*** DATA EXCERPTS Section Begins ***

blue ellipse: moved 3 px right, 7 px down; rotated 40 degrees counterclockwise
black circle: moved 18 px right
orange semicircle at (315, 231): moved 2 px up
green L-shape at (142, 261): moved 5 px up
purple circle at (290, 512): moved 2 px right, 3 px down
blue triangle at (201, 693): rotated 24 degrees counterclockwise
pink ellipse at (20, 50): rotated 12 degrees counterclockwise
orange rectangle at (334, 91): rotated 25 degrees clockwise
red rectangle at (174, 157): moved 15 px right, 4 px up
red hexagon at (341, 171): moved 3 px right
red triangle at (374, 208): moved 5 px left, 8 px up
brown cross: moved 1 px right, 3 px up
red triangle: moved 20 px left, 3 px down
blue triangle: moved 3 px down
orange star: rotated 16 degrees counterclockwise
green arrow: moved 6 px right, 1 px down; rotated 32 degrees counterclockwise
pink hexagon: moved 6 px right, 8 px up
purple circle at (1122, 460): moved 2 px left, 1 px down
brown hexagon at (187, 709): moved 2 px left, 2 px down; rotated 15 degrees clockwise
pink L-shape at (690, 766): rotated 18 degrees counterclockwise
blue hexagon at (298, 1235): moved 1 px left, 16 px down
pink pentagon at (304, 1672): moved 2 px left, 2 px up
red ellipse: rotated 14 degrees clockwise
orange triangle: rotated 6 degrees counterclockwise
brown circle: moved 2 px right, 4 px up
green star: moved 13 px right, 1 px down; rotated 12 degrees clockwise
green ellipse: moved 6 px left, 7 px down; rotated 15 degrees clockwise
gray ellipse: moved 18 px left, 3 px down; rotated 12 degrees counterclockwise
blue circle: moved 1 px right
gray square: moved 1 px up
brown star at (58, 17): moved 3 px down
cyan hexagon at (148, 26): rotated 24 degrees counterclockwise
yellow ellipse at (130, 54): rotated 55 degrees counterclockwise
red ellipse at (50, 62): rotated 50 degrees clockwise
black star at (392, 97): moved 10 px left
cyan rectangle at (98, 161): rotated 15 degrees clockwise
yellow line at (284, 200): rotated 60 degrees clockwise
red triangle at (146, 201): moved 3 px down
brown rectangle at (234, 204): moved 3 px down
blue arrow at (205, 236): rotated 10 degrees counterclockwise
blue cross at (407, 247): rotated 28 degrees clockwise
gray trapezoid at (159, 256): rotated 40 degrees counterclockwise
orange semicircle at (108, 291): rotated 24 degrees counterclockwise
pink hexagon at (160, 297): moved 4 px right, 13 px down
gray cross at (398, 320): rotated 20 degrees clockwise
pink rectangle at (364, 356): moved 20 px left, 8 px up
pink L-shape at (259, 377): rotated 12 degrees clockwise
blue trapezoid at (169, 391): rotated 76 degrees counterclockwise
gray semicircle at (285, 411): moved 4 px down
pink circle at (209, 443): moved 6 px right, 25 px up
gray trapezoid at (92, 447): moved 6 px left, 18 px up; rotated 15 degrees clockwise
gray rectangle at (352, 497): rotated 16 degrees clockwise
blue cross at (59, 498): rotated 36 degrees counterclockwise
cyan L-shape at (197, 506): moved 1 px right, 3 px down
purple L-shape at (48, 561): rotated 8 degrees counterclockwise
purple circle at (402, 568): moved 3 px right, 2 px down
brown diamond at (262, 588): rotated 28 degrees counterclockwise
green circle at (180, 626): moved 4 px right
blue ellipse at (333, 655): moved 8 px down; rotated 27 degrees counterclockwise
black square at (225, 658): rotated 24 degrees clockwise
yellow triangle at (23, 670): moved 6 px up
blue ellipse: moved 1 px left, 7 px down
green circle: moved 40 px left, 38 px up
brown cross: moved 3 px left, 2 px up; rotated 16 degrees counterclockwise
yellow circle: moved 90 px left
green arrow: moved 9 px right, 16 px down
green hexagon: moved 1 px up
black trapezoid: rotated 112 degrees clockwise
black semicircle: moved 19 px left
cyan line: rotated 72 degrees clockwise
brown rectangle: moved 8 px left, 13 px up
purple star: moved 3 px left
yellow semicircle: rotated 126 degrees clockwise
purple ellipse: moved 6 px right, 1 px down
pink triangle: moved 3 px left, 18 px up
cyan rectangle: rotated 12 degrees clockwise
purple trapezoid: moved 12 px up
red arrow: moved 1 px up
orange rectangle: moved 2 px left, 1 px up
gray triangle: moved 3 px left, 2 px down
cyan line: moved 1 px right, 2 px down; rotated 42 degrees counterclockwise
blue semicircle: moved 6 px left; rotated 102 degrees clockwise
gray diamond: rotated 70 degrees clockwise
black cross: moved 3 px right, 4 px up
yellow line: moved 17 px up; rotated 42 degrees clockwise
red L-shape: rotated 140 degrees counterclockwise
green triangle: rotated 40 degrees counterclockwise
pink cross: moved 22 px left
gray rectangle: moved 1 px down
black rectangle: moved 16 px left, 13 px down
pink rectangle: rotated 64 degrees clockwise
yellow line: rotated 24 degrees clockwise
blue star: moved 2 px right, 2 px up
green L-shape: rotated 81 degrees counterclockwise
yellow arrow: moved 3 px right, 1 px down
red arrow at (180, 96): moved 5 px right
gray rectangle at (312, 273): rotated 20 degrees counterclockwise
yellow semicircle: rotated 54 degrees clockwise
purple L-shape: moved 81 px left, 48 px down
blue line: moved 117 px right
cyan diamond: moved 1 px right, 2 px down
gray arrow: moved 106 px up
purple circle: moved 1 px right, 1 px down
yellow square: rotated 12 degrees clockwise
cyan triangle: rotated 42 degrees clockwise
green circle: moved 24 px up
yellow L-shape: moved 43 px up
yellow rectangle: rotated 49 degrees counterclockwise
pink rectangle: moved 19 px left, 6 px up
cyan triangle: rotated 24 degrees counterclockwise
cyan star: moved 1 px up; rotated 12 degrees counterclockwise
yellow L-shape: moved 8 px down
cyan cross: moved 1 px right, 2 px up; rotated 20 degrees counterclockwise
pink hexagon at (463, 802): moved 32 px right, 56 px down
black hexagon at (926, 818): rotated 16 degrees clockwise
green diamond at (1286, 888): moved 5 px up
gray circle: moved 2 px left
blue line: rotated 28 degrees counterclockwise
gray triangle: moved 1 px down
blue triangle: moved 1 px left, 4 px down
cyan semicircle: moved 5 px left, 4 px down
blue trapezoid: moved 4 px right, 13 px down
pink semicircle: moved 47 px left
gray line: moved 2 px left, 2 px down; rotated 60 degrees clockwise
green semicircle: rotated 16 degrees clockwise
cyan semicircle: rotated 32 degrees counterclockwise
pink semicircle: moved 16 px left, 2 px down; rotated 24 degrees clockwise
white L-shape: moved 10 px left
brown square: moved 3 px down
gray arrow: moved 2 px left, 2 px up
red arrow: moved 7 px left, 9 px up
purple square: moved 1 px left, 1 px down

*** DATA EXCERPTS Section Ends ***

■ **WHAT IS NEEDED**: Recopy the entries above exactly, with every line included.

■ **TASK RESULT**:
blue ellipse: moved 3 px right, 7 px down; rotated 40 degrees counterclockwise
black circle: moved 18 px right
orange semicircle at (315, 231): moved 2 px up
green L-shape at (142, 261): moved 5 px up
purple circle at (290, 512): moved 2 px right, 3 px down
blue triangle at (201, 693): rotated 24 degrees counterclockwise
pink ellipse at (20, 50): rotated 12 degrees counterclockwise
orange rectangle at (334, 91): rotated 25 degrees clockwise
red rectangle at (174, 157): moved 15 px right, 4 px up
red hexagon at (341, 171): moved 3 px right
red triangle at (374, 208): moved 5 px left, 8 px up
brown cross: moved 1 px right, 3 px up
red triangle: moved 20 px left, 3 px down
blue triangle: moved 3 px down
orange star: rotated 16 degrees counterclockwise
green arrow: moved 6 px right, 1 px down; rotated 32 degrees counterclockwise
pink hexagon: moved 6 px right, 8 px up
purple circle at (1122, 460): moved 2 px left, 1 px down
brown hexagon at (187, 709): moved 2 px left, 2 px down; rotated 15 degrees clockwise
pink L-shape at (690, 766): rotated 18 degrees counterclockwise
blue hexagon at (298, 1235): moved 1 px left, 16 px down
pink pentagon at (304, 1672): moved 2 px left, 2 px up
red ellipse: rotated 14 degrees clockwise
orange triangle: rotated 6 degrees counterclockwise
brown circle: moved 2 px right, 4 px up
green star: moved 13 px right, 1 px down; rotated 12 degrees clockwise
green ellipse: moved 6 px left, 7 px down; rotated 15 degrees clockwise
gray ellipse: moved 18 px left, 3 px down; rotated 12 degrees counterclockwise
blue circle: moved 1 px right
gray square: moved 1 px up
brown star at (58, 17): moved 3 px down
cyan hexagon at (148, 26): rotated 24 degrees counterclockwise
yellow ellipse at (130, 54): rotated 55 degrees counterclockwise
red ellipse at (50, 62): rotated 50 degrees clockwise
black star at (392, 97): moved 10 px left
cyan rectangle at (98, 161): rotated 15 degrees clockwise
yellow line at (284, 200): rotated 60 degrees clockwise
red triangle at (146, 201): moved 3 px down
brown rectangle at (234, 204): moved 3 px down
blue arrow at (205, 236): rotated 10 degrees counterclockwise
blue cross at (407, 247): rotated 28 degrees clockwise
gray trapezoid at (159, 256): rotated 40 degrees counterclockwise
orange semicircle at (108, 291): rotated 24 degrees counterclockwise
pink hexagon at (160, 297): moved 4 px right, 13 px down
gray cross at (398, 320): rotated 20 degrees clockwise
pink rectangle at (364, 356): moved 20 px left, 8 px up
pink L-shape at (259, 377): rotated 12 degrees clockwise
blue trapezoid at (169, 391): rotated 76 degrees counterclockwise
gray semicircle at (285, 411): moved 4 px down
pink circle at (209, 443): moved 6 px right, 25 px up
gray trapezoid at (92, 447): moved 6 px left, 18 px up; rotated 15 degrees clockwise
gray rectangle at (352, 497): rotated 16 degrees clockwise
blue cross at (59, 498): rotated 36 degrees counterclockwise
cyan L-shape at (197, 506): moved 1 px right, 3 px down
purple L-shape at (48, 561): rotated 8 degrees counterclockwise
purple circle at (402, 568): moved 3 px right, 2 px down
brown diamond at (262, 588): rotated 28 degrees counterclockwise
green circle at (180, 626): moved 4 px right
blue ellipse at (333, 655): moved 8 px down; rotated 27 degrees counterclockwise
black square at (225, 658): rotated 24 degrees clockwise
yellow triangle at (23, 670): moved 6 px up
blue ellipse: moved 1 px left, 7 px down
green circle: moved 40 px left, 38 px up
brown cross: moved 3 px left, 2 px up; rotated 16 degrees counterclockwise
yellow circle: moved 90 px left
green arrow: moved 9 px right, 16 px down
green hexagon: moved 1 px up
black trapezoid: rotated 112 degrees clockwise
black semicircle: moved 19 px left
cyan line: rotated 72 degrees clockwise
brown rectangle: moved 8 px left, 13 px up
purple star: moved 3 px left
yellow semicircle: rotated 126 degrees clockwise
purple ellipse: moved 6 px right, 1 px down
pink triangle: moved 3 px left, 18 px up
cyan rectangle: rotated 12 degrees clockwise
purple trapezoid: moved 12 px up
red arrow: moved 1 px up
orange rectangle: moved 2 px left, 1 px up
gray triangle: moved 3 px left, 2 px down
cyan line: moved 1 px right, 2 px down; rotated 42 degrees counterclockwise
blue semicircle: moved 6 px left; rotated 102 degrees clockwise
gray diamond: rotated 70 degrees clockwise
black cross: moved 3 px right, 4 px up
yellow line: moved 17 px up; rotated 42 degrees clockwise
red L-shape: rotated 140 degrees counterclockwise
green triangle: rotated 40 degrees counterclockwise
pink cross: moved 22 px left
gray rectangle: moved 1 px down
black rectangle: moved 16 px left, 13 px down
pink rectangle: rotated 64 degrees clockwise
yellow line: rotated 24 degrees clockwise
blue star: moved 2 px right, 2 px up
green L-shape: rotated 81 degrees counterclockwise
yellow arrow: moved 3 px right, 1 px down
red arrow at (180, 96): moved 5 px right
gray rectangle at (312, 273): rotated 20 degrees counterclockwise
yellow semicircle: rotated 54 degrees clockwise
purple L-shape: moved 81 px left, 48 px down
blue line: moved 117 px right
cyan diamond: moved 1 px right, 2 px down
gray arrow: moved 106 px up
purple circle: moved 1 px right, 1 px down
yellow square: rotated 12 degrees clockwise
cyan triangle: rotated 42 degrees clockwise
green circle: moved 24 px up
yellow L-shape: moved 43 px up
yellow rectangle: rotated 49 degrees counterclockwise
pink rectangle: moved 19 px left, 6 px up
cyan triangle: rotated 24 degrees counterclockwise
cyan star: moved 1 px up; rotated 12 degrees counterclockwise
yellow L-shape: moved 8 px down
cyan cross: moved 1 px right, 2 px up; rotated 20 degrees counterclockwise
pink hexagon at (463, 802): moved 32 px right, 56 px down
black hexagon at (926, 818): rotated 16 degrees clockwise
green diamond at (1286, 888): moved 5 px up
gray circle: moved 2 px left
blue line: rotated 28 degrees counterclockwise
gray triangle: moved 1 px down
blue triangle: moved 1 px left, 4 px down
cyan semicircle: moved 5 px left, 4 px down
blue trapezoid: moved 4 px right, 13 px down
pink semicircle: moved 47 px left
gray line: moved 2 px left, 2 px down; rotated 60 degrees clockwise
green semicircle: rotated 16 degrees clockwise
cyan semicircle: rotated 32 degrees counterclockwise
pink semicircle: moved 16 px left, 2 px down; rotated 24 degrees clockwise
white L-shape: moved 10 px left
brown square: moved 3 px down
gray arrow: moved 2 px left, 2 px up
red arrow: moved 7 px left, 9 px up
purple square: moved 1 px left, 1 px down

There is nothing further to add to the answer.